▶ _What this task involves_:
Return the entries in full, exactly as written.

▶ _Object matching data_:

——————

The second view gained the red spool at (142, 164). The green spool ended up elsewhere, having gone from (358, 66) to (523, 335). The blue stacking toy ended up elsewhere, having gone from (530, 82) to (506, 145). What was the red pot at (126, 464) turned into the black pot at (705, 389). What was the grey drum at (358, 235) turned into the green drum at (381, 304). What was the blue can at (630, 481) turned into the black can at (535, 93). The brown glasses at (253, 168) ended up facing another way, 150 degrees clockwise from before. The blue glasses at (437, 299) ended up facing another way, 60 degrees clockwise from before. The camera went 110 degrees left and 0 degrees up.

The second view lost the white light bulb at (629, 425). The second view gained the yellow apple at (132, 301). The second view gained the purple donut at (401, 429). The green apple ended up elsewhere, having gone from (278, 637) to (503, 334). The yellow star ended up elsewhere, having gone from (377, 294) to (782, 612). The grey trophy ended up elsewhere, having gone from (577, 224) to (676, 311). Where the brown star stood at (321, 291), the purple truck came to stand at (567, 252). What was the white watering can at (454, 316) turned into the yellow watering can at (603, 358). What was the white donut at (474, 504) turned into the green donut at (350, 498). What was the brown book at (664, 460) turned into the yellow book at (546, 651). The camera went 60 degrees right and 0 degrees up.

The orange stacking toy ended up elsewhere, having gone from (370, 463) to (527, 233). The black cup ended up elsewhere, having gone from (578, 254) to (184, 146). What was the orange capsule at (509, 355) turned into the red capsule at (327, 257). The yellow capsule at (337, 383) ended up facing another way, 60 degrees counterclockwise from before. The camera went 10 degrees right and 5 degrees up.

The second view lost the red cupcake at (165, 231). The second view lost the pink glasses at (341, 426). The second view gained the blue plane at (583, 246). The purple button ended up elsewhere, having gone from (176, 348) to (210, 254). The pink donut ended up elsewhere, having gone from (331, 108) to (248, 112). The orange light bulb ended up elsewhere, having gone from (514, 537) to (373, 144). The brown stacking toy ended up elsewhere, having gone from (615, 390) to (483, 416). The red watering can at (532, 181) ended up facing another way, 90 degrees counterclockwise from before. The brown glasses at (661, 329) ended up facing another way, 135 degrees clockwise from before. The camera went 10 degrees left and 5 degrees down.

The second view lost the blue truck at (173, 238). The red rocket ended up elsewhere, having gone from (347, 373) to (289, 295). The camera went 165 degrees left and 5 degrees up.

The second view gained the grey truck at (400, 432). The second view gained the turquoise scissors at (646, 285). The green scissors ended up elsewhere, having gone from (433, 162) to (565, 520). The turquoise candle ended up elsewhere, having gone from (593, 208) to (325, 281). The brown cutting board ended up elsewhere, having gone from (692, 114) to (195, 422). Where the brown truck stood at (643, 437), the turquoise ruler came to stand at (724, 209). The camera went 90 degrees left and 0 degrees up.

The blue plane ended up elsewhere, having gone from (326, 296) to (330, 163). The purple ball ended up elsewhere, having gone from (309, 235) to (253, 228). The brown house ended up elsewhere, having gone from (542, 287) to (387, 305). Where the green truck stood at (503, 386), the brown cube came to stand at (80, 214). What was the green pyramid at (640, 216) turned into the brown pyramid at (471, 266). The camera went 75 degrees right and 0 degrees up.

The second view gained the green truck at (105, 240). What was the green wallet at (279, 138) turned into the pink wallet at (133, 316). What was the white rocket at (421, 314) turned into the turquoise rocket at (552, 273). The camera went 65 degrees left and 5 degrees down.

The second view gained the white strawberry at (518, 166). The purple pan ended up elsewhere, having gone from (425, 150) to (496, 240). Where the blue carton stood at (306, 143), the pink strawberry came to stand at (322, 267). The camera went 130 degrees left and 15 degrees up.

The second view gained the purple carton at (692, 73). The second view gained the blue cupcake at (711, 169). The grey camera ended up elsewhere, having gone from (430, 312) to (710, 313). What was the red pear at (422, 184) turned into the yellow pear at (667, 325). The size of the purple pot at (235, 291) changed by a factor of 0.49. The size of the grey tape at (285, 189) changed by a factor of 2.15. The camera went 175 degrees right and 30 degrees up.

——————

▶ _Written response_:
The second view gained the red spool at (142, 164). The green spool ended up elsewhere, having gone from (358, 66) to (523, 335). The blue stacking toy ended up elsewhere, having gone from (530, 82) to (506, 145). What was the red pot at (126, 464) turned into the black pot at (705, 389). What was the grey drum at (358, 235) turned into the green drum at (381, 304). What was the blue can at (630, 481) turned into the black can at (535, 93). The brown glasses at (253, 168) ended up facing another way, 150 degrees clockwise from before. The blue glasses at (437, 299) ended up facing another way, 60 degrees clockwise from before. The camera went 110 degrees left and 0 degrees up.

The second view lost the white light bulb at (629, 425). The second view gained the yellow apple at (132, 301). The second view gained the purple donut at (401, 429). The green apple ended up elsewhere, having gone from (278, 637) to (503, 334). The yellow star ended up elsewhere, having gone from (377, 294) to (782, 612). The grey trophy ended up elsewhere, having gone from (577, 224) to (676, 311). Where the brown star stood at (321, 291), the purple truck came to stand at (567, 252). What was the white watering can at (454, 316) turned into the yellow watering can at (603, 358). What was the white donut at (474, 504) turned into the green donut at (350, 498). What was the brown book at (664, 460) turned into the yellow book at (546, 651). The camera went 60 degrees right and 0 degrees up.

The orange stacking toy ended up elsewhere, having gone from (370, 463) to (527, 233). The black cup ended up elsewhere, having gone from (578, 254) to (184, 146). What was the orange capsule at (509, 355) turned into the red capsule at (327, 257). The yellow capsule at (337, 383) ended up facing another way, 60 degrees counterclockwise from before. The camera went 10 degrees right and 5 degrees up.

The second view lost the red cupcake at (165, 231). The second view lost the pink glasses at (341, 426). The second view gained the blue plane at (583, 246). The purple button ended up elsewhere, having gone from (176, 348) to (210, 254). The pink donut ended up elsewhere, having gone from (331, 108) to (248, 112). The orange light bulb ended up elsewhere, having gone from (514, 537) to (373, 144). The brown stacking toy ended up elsewhere, having gone from (615, 390) to (483, 416). The red watering can at (532, 181) ended up facing another way, 90 degrees counterclockwise from before. The brown glasses at (661, 329) ended up facing another way, 135 degrees clockwise from before. The camera went 10 degrees left and 5 degrees down.

The second view lost the blue truck at (173, 238). The red rocket ended up elsewhere, having gone from (347, 373) to (289, 295). The camera went 165 degrees left and 5 degrees up.

The second view gained the grey truck at (400, 432). The second view gained the turquoise scissors at (646, 285). The green scissors ended up elsewhere, having gone from (433, 162) to (565, 520). The turquoise candle ended up elsewhere, having gone from (593, 208) to (325, 281). The brown cutting board ended up elsewhere, having gone from (692, 114) to (195, 422). Where the brown truck stood at (643, 437), the turquoise ruler came to stand at (724, 209). The camera went 90 degrees left and 0 degrees up.

The blue plane ended up elsewhere, having gone from (326, 296) to (330, 163). The purple ball ended up elsewhere, having gone from (309, 235) to (253, 228). The brown house ended up elsewhere, having gone from (542, 287) to (387, 305). Where the green truck stood at (503, 386), the brown cube came to stand at (80, 214). What was the green pyramid at (640, 216) turned into the brown pyramid at (471, 266). The camera went 75 degrees right and 0 degrees up.

The second view gained the green truck at (105, 240). What was the green wallet at (279, 138) turned into the pink wallet at (133, 316). What was the white rocket at (421, 314) turned into the turquoise rocket at (552, 273). The camera went 65 degrees left and 5 degrees down.

The second view gained the white strawberry at (518, 166). The purple pan ended up elsewhere, having gone from (425, 150) to (496, 240). Where the blue carton stood at (306, 143), the pink strawberry came to stand at (322, 267). The camera went 130 degrees left and 15 degrees up.

The second view gained the purple carton at (692, 73). The second view gained the blue cupcake at (711, 169). The grey camera ended up elsewhere, having gone from (430, 312) to (710, 313). What was the red pear at (422, 184) turned into the yellow pear at (667, 325). The size of the purple pot at (235, 291) changed by a factor of 0.49. The size of the grey tape at (285, 189) changed by a factor of 2.15. The camera went 175 degrees right and 30 degrees up.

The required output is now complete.